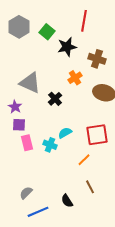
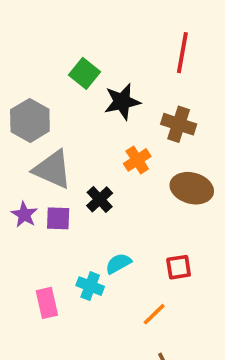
red line: (84, 21) -> (182, 53), moved
gray hexagon: (19, 27) -> (30, 120), moved
purple square: (19, 125) -> (58, 218), moved
red square: (97, 135) -> (179, 267), size x0.6
pink rectangle: (27, 143) -> (47, 303), moved

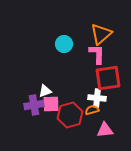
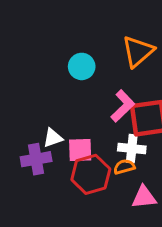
pink L-shape: (97, 54) -> (123, 106), moved, turned 45
pink square: (51, 104) -> (80, 150), moved

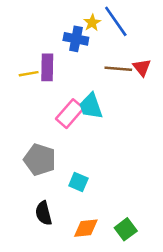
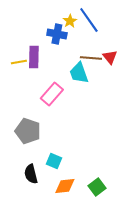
cyan trapezoid: (91, 106) -> (79, 73), moved
cyan square: (78, 182) -> (54, 161), moved

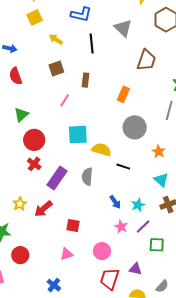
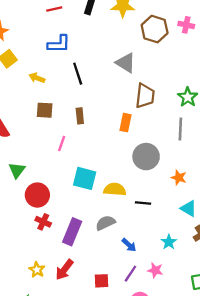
gray triangle: (123, 28) -> (126, 63), moved
brown trapezoid: (146, 60) -> (145, 96), moved
brown square: (56, 68) -> (45, 110), turned 35
cyan square: (78, 135) -> (85, 178), turned 30
gray semicircle: (87, 177) -> (105, 223), turned 72
blue arrow: (115, 202) -> (129, 245), moved
purple line: (143, 226) -> (130, 274), moved

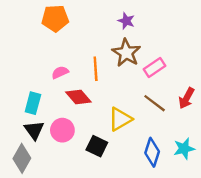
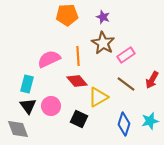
orange pentagon: (55, 18) -> (67, 15), moved
pink semicircle: (60, 72) -> (49, 59), size x1.6
red diamond: (78, 97) -> (77, 81), moved
gray diamond: (22, 158) -> (18, 129), turned -50

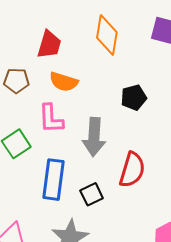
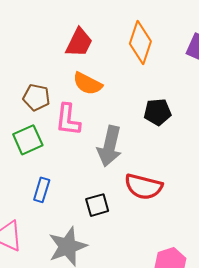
brown pentagon: (16, 81) -> (36, 97), moved
red semicircle: (132, 170) -> (143, 187), turned 78
blue rectangle: (54, 180) -> (42, 190), moved, size x0.6

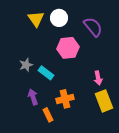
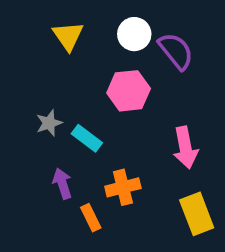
white circle: (59, 18) -> (134, 34), moved
pink arrow: (98, 78) -> (185, 148), size x1.5
yellow rectangle: (104, 101) -> (197, 214), moved

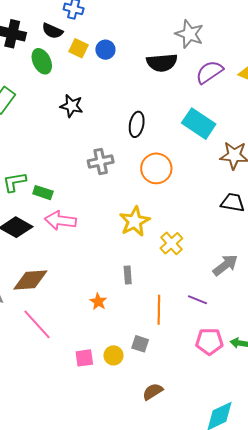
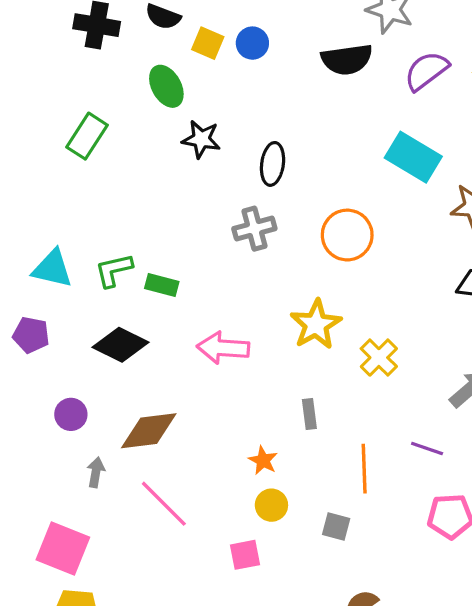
green ellipse: (42, 61) -> (166, 86), moved
black ellipse: (137, 124) -> (273, 164), moved
pink arrow: (60, 220) -> (223, 348), moved
yellow circle: (113, 355) -> (271, 505), moved

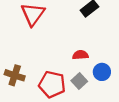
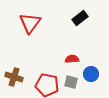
gray square: (79, 81) -> (71, 82), turned -32

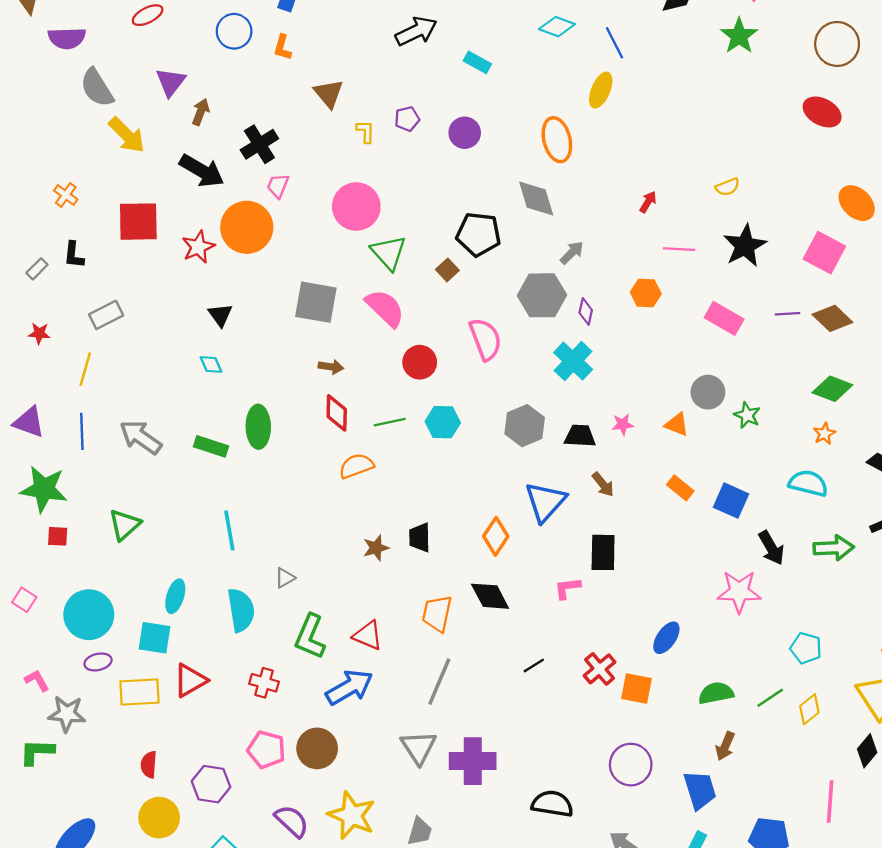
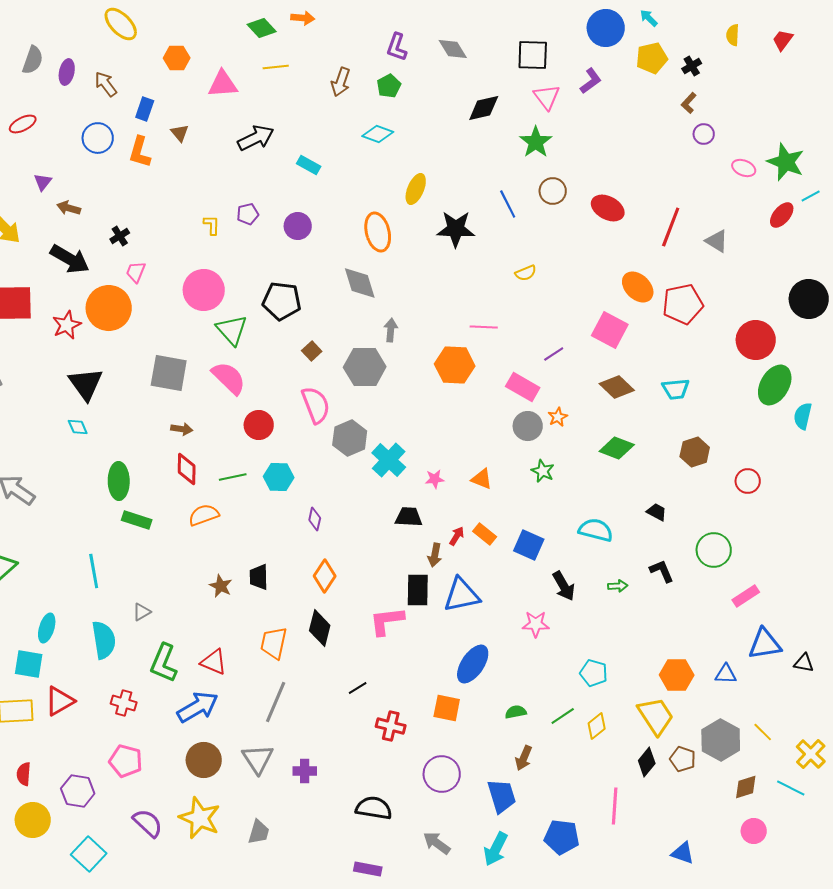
blue line: (615, 43) -> (508, 204), moved
brown circle: (837, 44) -> (553, 191), moved, size x0.7
orange L-shape: (282, 47) -> (140, 152), size x1.4
purple triangle: (171, 82) -> (43, 182), size x0.7
brown triangle: (329, 94) -> (180, 133), moved, size x0.7
brown arrow: (201, 112) -> (69, 208), turned -95
black cross: (259, 144) -> (120, 236), size x0.6
red arrow: (648, 202) -> (457, 536), moved
black pentagon: (478, 234) -> (282, 301), moved
black star: (745, 246) -> (456, 229), moved, turned 30
gray arrow: (572, 253) -> (391, 330), turned -40
brown square: (447, 270) -> (312, 351), moved
orange hexagon: (646, 293) -> (455, 365), size x1.5
purple diamond: (586, 311) -> (315, 519), moved
purple line: (787, 314) -> (554, 354), moved, turned -30
black triangle: (220, 315) -> (86, 384), size x1.6
cyan cross: (573, 361) -> (389, 460), moved
gray circle: (708, 392) -> (528, 426), moved
gray hexagon: (525, 426) -> (350, 438), moved
orange star: (824, 434) -> (558, 417), moved
black trapezoid: (580, 436) -> (409, 517), moved
green rectangle: (211, 446) -> (137, 520), moved
brown arrow: (603, 484) -> (435, 555), moved, turned 50
blue triangle: (545, 502) -> (462, 595), moved, turned 36
brown star: (376, 548) -> (221, 586), turned -30
green arrow: (834, 548) -> (618, 586), size x0.6
pink L-shape: (567, 588) -> (387, 621), size x1.5
pink star: (739, 592) -> (536, 624), size x0.7
black diamond: (490, 596) -> (320, 628), turned 42
blue ellipse: (666, 638) -> (473, 664), size x1.4
red cross: (600, 669) -> (391, 726), moved, turned -36
green semicircle: (716, 693) -> (516, 712), size x0.7
brown circle: (317, 748) -> (204, 760), moved
purple cross: (473, 761) -> (305, 771), size x0.6

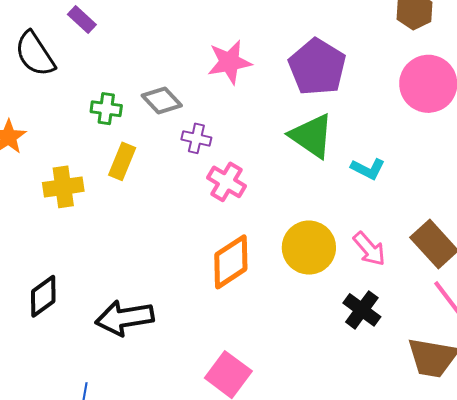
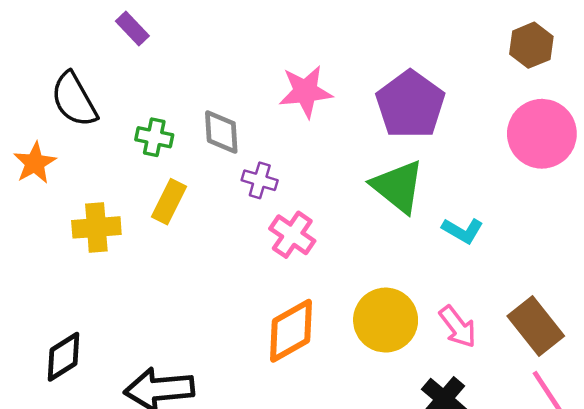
black semicircle: (35, 54) -> (74, 100), moved
gray diamond: (162, 100) -> (221, 132), turned 36

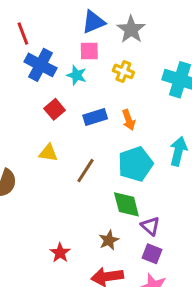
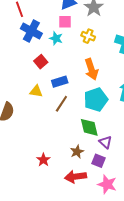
blue rectangle: (95, 117) -> (60, 82), moved
orange arrow: (129, 120) -> (91, 69), size x1.5
purple square: (152, 254) -> (98, 161), moved

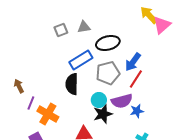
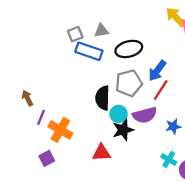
blue rectangle: (81, 60) -> (89, 51), moved, turned 50
black semicircle: (72, 84) -> (103, 98), moved
blue star: (137, 111) -> (173, 126), moved

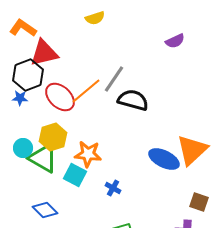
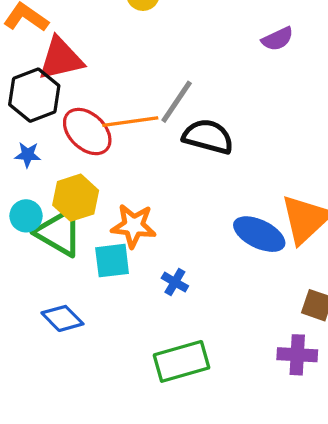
orange line: (86, 91) -> (130, 122), turned 32
blue star: (20, 98) -> (28, 155), moved
cyan square: (75, 175) -> (112, 261), turned -35

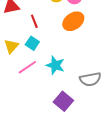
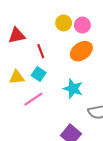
yellow triangle: (11, 46) -> (17, 77), turned 42
cyan star: (55, 65) -> (73, 89), moved

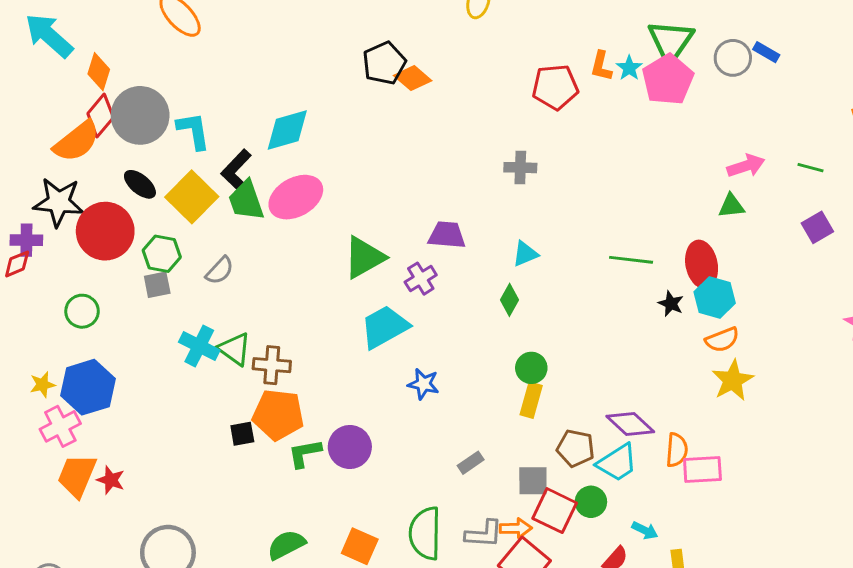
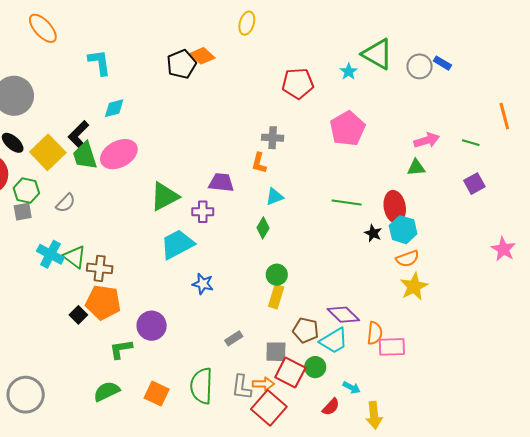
green triangle: (671, 41) -> (377, 54), turned -36
orange L-shape: (601, 66) -> (259, 163), moved
orange diamond: (413, 78) -> (202, 56), moved
pink pentagon: (668, 80) -> (347, 129), moved
cyan diamond: (287, 130) -> (114, 108), size x0.7
cyan L-shape: (193, 131) -> (99, 62), moved
purple cross: (421, 279) -> (203, 212), turned 30
black square: (242, 434) -> (78, 315), turned -36
green L-shape: (305, 453) -> (121, 349), moved
gray L-shape: (484, 534) -> (242, 387), turned 92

================================

**The problem:**
In your copy, include no pictures; print every line above exactly.

**Answer space:**
red line: (84, 21) -> (182, 53), moved
gray hexagon: (19, 27) -> (30, 120), moved
purple square: (19, 125) -> (58, 218), moved
red square: (97, 135) -> (179, 267), size x0.6
pink rectangle: (27, 143) -> (47, 303), moved

pink L-shape: (97, 54) -> (123, 106), moved, turned 45
pink square: (51, 104) -> (80, 150), moved

cyan trapezoid: (91, 106) -> (79, 73), moved
cyan square: (78, 182) -> (54, 161), moved

gray triangle: (123, 28) -> (126, 63), moved
brown trapezoid: (146, 60) -> (145, 96), moved
brown square: (56, 68) -> (45, 110), turned 35
cyan square: (78, 135) -> (85, 178), turned 30
gray semicircle: (87, 177) -> (105, 223), turned 72
blue arrow: (115, 202) -> (129, 245), moved
purple line: (143, 226) -> (130, 274), moved

orange pentagon: (55, 18) -> (67, 15), moved
pink semicircle: (60, 72) -> (49, 59), size x1.6
red diamond: (78, 97) -> (77, 81), moved
gray diamond: (22, 158) -> (18, 129), turned -50

brown pentagon: (16, 81) -> (36, 97), moved
red semicircle: (132, 170) -> (143, 187), turned 78
blue rectangle: (54, 180) -> (42, 190), moved, size x0.6

white circle: (59, 18) -> (134, 34), moved
pink arrow: (98, 78) -> (185, 148), size x1.5
yellow rectangle: (104, 101) -> (197, 214), moved

green ellipse: (42, 61) -> (166, 86), moved
black ellipse: (137, 124) -> (273, 164), moved
pink arrow: (60, 220) -> (223, 348), moved
yellow circle: (113, 355) -> (271, 505), moved

gray square: (79, 81) -> (71, 82), turned -32

blue line: (615, 43) -> (508, 204), moved
brown circle: (837, 44) -> (553, 191), moved, size x0.7
orange L-shape: (282, 47) -> (140, 152), size x1.4
purple triangle: (171, 82) -> (43, 182), size x0.7
brown triangle: (329, 94) -> (180, 133), moved, size x0.7
brown arrow: (201, 112) -> (69, 208), turned -95
black cross: (259, 144) -> (120, 236), size x0.6
red arrow: (648, 202) -> (457, 536), moved
black pentagon: (478, 234) -> (282, 301), moved
black star: (745, 246) -> (456, 229), moved, turned 30
gray arrow: (572, 253) -> (391, 330), turned -40
brown square: (447, 270) -> (312, 351), moved
orange hexagon: (646, 293) -> (455, 365), size x1.5
purple diamond: (586, 311) -> (315, 519), moved
purple line: (787, 314) -> (554, 354), moved, turned -30
black triangle: (220, 315) -> (86, 384), size x1.6
cyan cross: (573, 361) -> (389, 460), moved
gray circle: (708, 392) -> (528, 426), moved
gray hexagon: (525, 426) -> (350, 438), moved
orange star: (824, 434) -> (558, 417), moved
black trapezoid: (580, 436) -> (409, 517), moved
green rectangle: (211, 446) -> (137, 520), moved
brown arrow: (603, 484) -> (435, 555), moved, turned 50
blue triangle: (545, 502) -> (462, 595), moved, turned 36
brown star: (376, 548) -> (221, 586), turned -30
green arrow: (834, 548) -> (618, 586), size x0.6
pink L-shape: (567, 588) -> (387, 621), size x1.5
pink star: (739, 592) -> (536, 624), size x0.7
black diamond: (490, 596) -> (320, 628), turned 42
blue ellipse: (666, 638) -> (473, 664), size x1.4
red cross: (600, 669) -> (391, 726), moved, turned -36
green semicircle: (716, 693) -> (516, 712), size x0.7
brown circle: (317, 748) -> (204, 760), moved
purple cross: (473, 761) -> (305, 771), size x0.6

black semicircle: (35, 54) -> (74, 100), moved
gray diamond: (162, 100) -> (221, 132), turned 36

blue rectangle: (95, 117) -> (60, 82), moved
orange arrow: (129, 120) -> (91, 69), size x1.5
purple square: (152, 254) -> (98, 161), moved

blue rectangle: (81, 60) -> (89, 51), moved, turned 50
black semicircle: (72, 84) -> (103, 98), moved
blue star: (137, 111) -> (173, 126), moved

orange line: (86, 91) -> (130, 122), turned 32
blue star: (20, 98) -> (28, 155), moved
cyan square: (75, 175) -> (112, 261), turned -35

yellow triangle: (11, 46) -> (17, 77), turned 42
cyan star: (55, 65) -> (73, 89), moved

green triangle: (671, 41) -> (377, 54), turned -36
orange L-shape: (601, 66) -> (259, 163), moved
orange diamond: (413, 78) -> (202, 56), moved
pink pentagon: (668, 80) -> (347, 129), moved
cyan diamond: (287, 130) -> (114, 108), size x0.7
cyan L-shape: (193, 131) -> (99, 62), moved
purple cross: (421, 279) -> (203, 212), turned 30
black square: (242, 434) -> (78, 315), turned -36
green L-shape: (305, 453) -> (121, 349), moved
gray L-shape: (484, 534) -> (242, 387), turned 92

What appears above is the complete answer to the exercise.